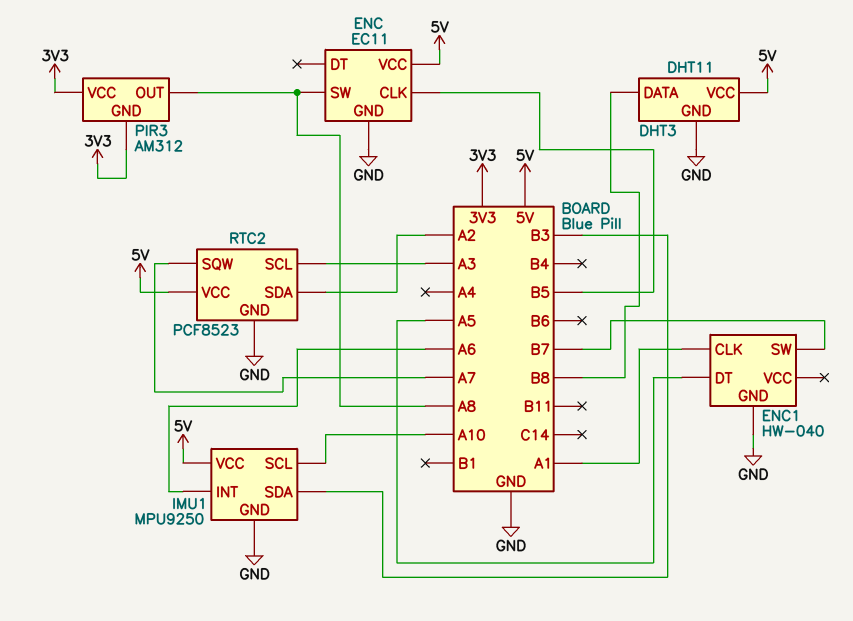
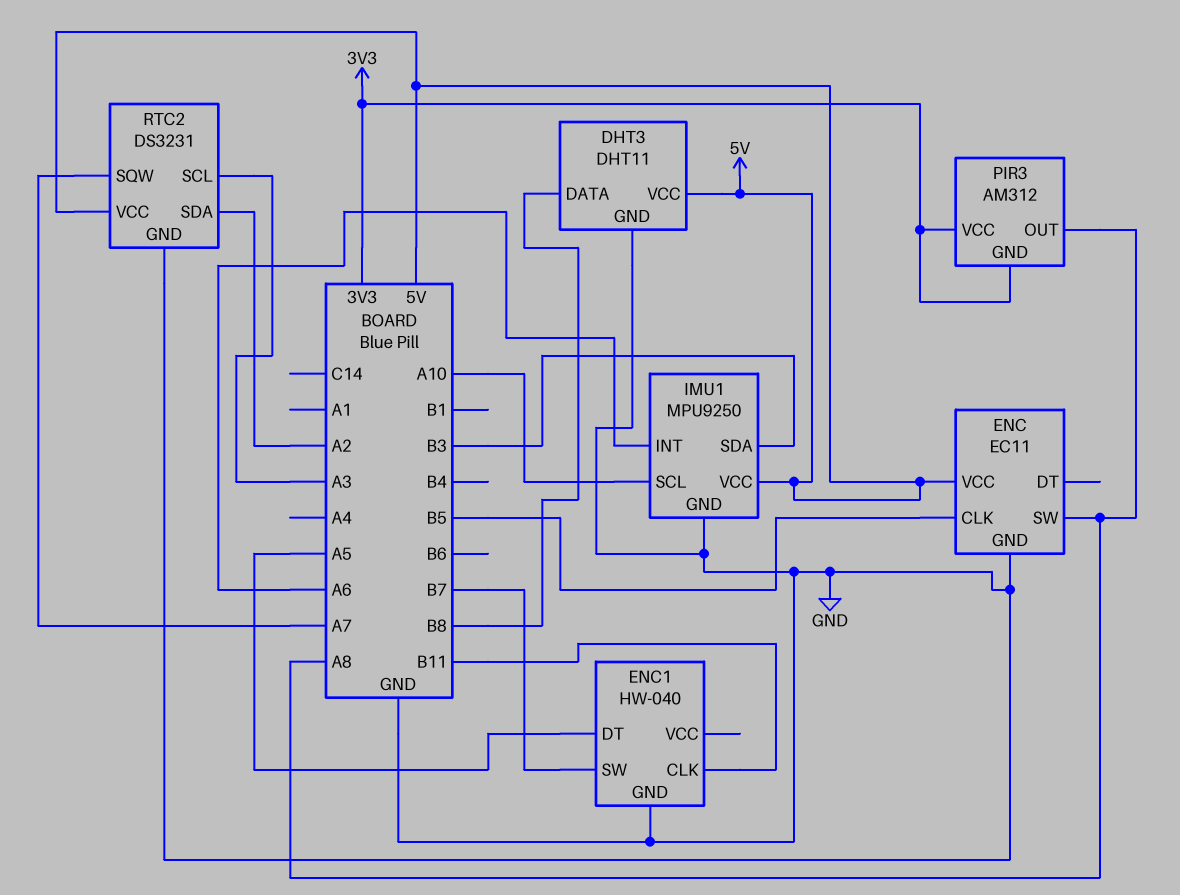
ENC1 pin CLK: A1 -> B11
RTC2: PCF8523 -> DS3231

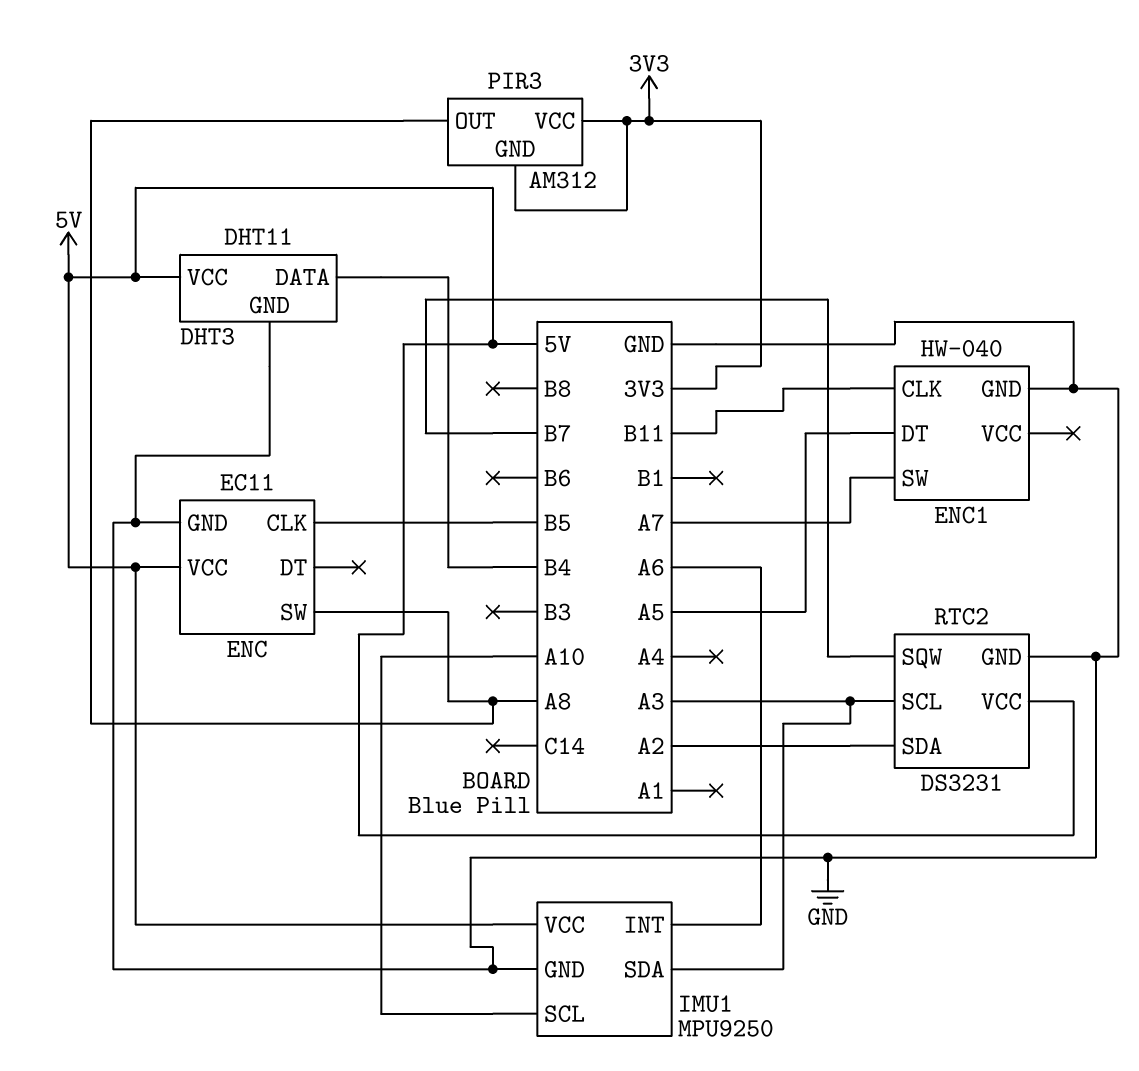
DHT3 pin DATA: B8 -> B4
ENC1 pin SW: B7 -> A7
IMU1 pin SDA: B3 -> A3
RTC2 pin SQW: A7 -> B7

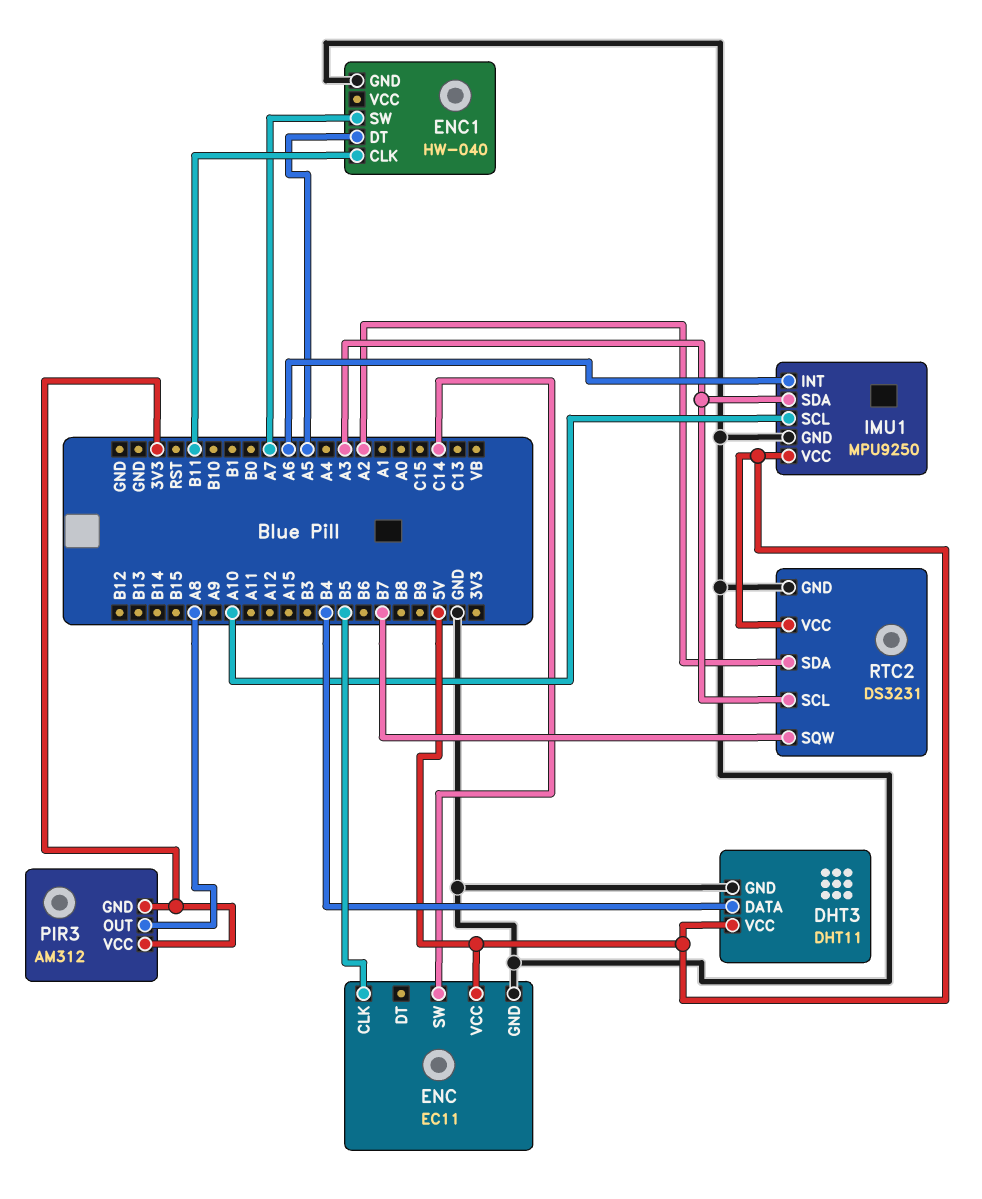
ENC pin SW: A8 -> C14

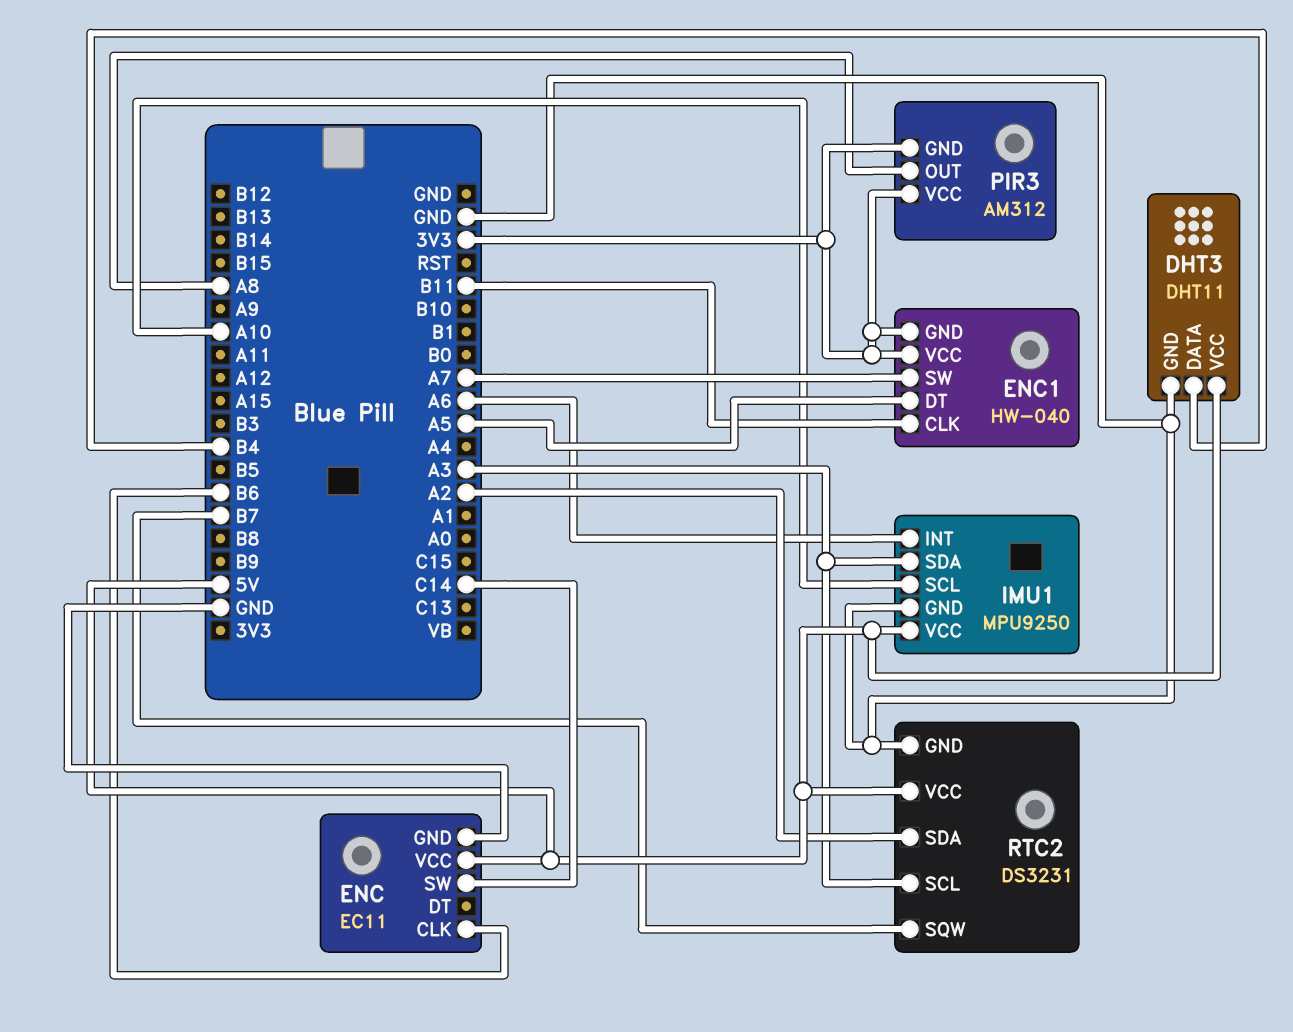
ENC pin CLK: B5 -> B6
ENC1 pin GND: GND -> 3V3
ENC1 pin VCC: none -> 3V3

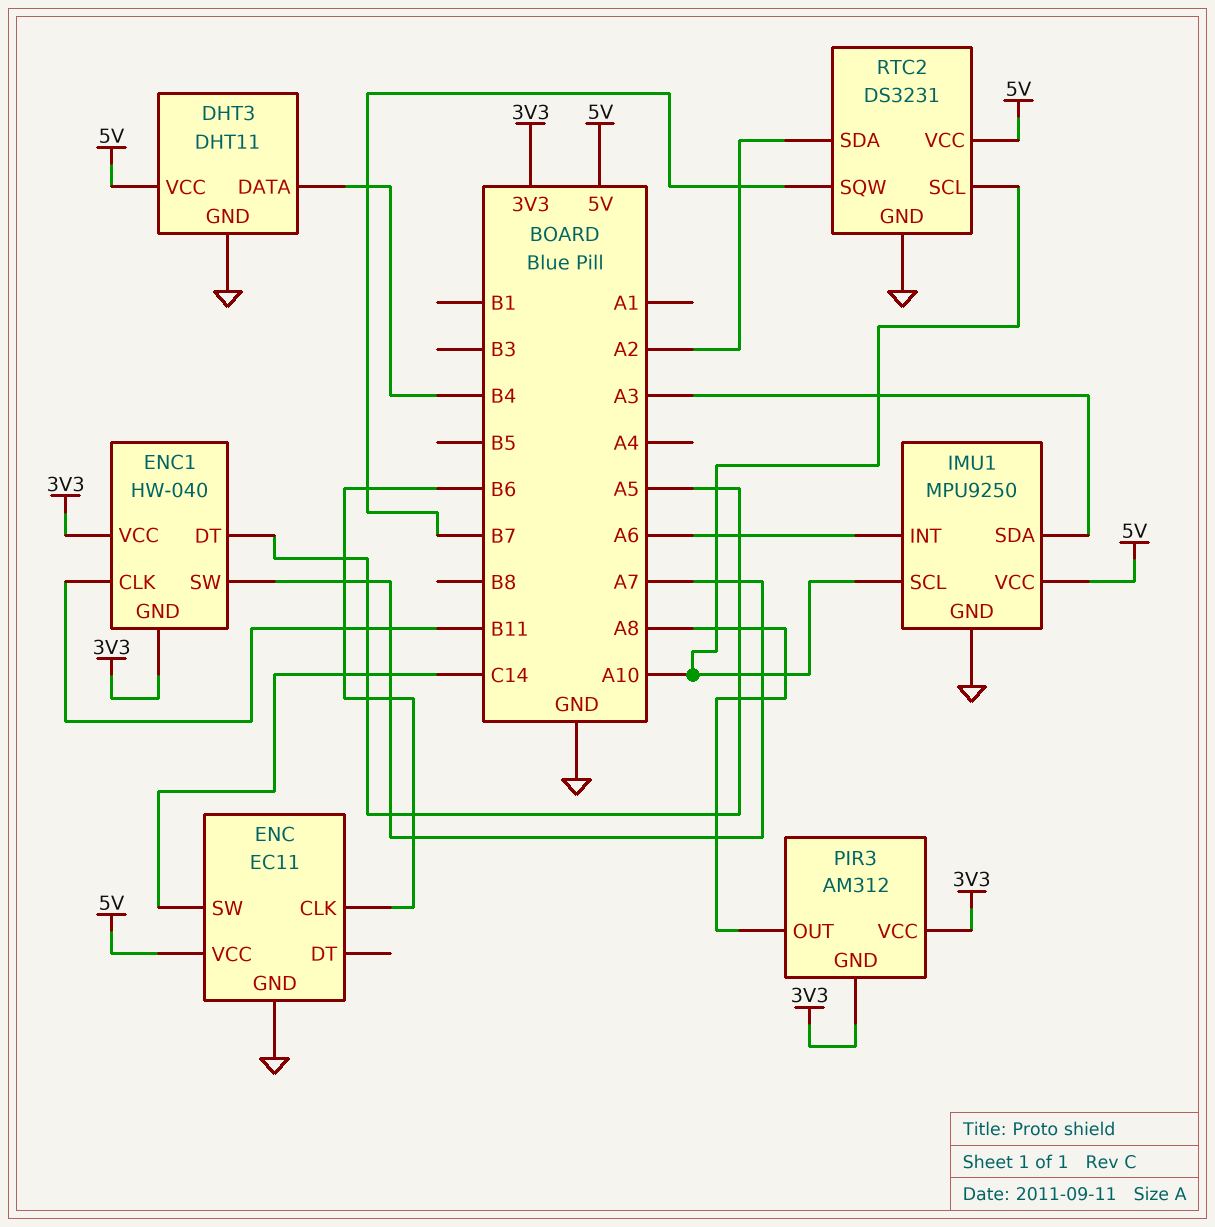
RTC2 pin SCL: A3 -> A10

┄┄┄┄┄┄┄┄┄┄

### What is required:
Reprint the entries above exactly, images removed.

### Exercise solution:
ENC1 pin CLK: A1 -> B11
RTC2: PCF8523 -> DS3231

DHT3 pin DATA: B8 -> B4
ENC1 pin SW: B7 -> A7
IMU1 pin SDA: B3 -> A3
RTC2 pin SQW: A7 -> B7

ENC pin SW: A8 -> C14

ENC pin CLK: B5 -> B6
ENC1 pin GND: GND -> 3V3
ENC1 pin VCC: none -> 3V3

RTC2 pin SCL: A3 -> A10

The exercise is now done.